## [Task objective]
What is needed here is an exact repetition of the records below, beginning at the line that has "gray ellipse: (552, 270) -> (503, 286), moved" and stopping after the line that has "purple cross: (107, 24) -> (135, 43), moved".

Saved data entries
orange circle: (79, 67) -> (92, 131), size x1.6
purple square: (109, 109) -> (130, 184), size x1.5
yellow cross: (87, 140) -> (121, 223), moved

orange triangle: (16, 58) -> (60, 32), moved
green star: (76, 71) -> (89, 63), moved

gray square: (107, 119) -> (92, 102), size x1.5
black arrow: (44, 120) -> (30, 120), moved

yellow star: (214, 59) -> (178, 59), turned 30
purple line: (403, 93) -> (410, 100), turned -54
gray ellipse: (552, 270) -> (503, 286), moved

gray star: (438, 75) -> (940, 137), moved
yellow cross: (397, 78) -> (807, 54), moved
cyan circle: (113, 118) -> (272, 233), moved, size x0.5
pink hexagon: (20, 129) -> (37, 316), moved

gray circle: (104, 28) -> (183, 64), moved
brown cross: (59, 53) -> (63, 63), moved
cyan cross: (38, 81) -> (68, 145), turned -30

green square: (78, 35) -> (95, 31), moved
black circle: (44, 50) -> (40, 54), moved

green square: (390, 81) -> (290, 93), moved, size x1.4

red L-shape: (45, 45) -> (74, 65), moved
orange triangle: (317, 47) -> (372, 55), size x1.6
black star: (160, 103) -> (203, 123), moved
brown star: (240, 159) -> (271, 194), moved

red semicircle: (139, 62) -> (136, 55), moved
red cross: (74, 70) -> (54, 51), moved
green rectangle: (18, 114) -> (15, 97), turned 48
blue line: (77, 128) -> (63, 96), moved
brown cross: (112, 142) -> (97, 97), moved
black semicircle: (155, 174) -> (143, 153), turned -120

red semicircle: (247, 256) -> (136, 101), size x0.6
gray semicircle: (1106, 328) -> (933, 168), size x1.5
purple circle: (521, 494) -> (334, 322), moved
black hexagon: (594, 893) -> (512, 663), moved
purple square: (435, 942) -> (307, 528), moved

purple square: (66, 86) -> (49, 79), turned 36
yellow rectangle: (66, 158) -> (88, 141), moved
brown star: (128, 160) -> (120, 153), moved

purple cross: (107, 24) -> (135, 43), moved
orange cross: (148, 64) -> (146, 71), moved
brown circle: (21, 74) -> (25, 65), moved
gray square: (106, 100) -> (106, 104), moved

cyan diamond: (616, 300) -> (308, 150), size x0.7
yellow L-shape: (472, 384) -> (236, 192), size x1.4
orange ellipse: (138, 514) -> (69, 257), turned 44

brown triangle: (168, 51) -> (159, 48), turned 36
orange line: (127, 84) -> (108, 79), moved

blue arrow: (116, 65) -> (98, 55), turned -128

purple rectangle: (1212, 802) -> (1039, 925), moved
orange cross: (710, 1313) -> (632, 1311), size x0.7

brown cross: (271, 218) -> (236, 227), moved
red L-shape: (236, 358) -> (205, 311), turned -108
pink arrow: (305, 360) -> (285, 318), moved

## [Your solution]
gray ellipse: (552, 270) -> (503, 286), moved

gray star: (438, 75) -> (940, 137), moved
yellow cross: (397, 78) -> (807, 54), moved
cyan circle: (113, 118) -> (272, 233), moved, size x0.5
pink hexagon: (20, 129) -> (37, 316), moved

gray circle: (104, 28) -> (183, 64), moved
brown cross: (59, 53) -> (63, 63), moved
cyan cross: (38, 81) -> (68, 145), turned -30

green square: (78, 35) -> (95, 31), moved
black circle: (44, 50) -> (40, 54), moved

green square: (390, 81) -> (290, 93), moved, size x1.4

red L-shape: (45, 45) -> (74, 65), moved
orange triangle: (317, 47) -> (372, 55), size x1.6
black star: (160, 103) -> (203, 123), moved
brown star: (240, 159) -> (271, 194), moved

red semicircle: (139, 62) -> (136, 55), moved
red cross: (74, 70) -> (54, 51), moved
green rectangle: (18, 114) -> (15, 97), turned 48
blue line: (77, 128) -> (63, 96), moved
brown cross: (112, 142) -> (97, 97), moved
black semicircle: (155, 174) -> (143, 153), turned -120

red semicircle: (247, 256) -> (136, 101), size x0.6
gray semicircle: (1106, 328) -> (933, 168), size x1.5
purple circle: (521, 494) -> (334, 322), moved
black hexagon: (594, 893) -> (512, 663), moved
purple square: (435, 942) -> (307, 528), moved

purple square: (66, 86) -> (49, 79), turned 36
yellow rectangle: (66, 158) -> (88, 141), moved
brown star: (128, 160) -> (120, 153), moved

purple cross: (107, 24) -> (135, 43), moved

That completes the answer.